═════ Source material
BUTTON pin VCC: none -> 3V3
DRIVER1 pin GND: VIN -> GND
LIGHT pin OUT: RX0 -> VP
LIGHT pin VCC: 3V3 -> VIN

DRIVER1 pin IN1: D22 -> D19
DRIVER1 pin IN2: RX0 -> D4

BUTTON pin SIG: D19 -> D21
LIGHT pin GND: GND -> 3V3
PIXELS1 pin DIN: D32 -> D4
══════════
= Task requirements =
Go through the entries and copy each line holding the string "LIGHT".

= Result =
LIGHT pin OUT: RX0 -> VP
LIGHT pin VCC: 3V3 -> VIN
LIGHT pin GND: GND -> 3V3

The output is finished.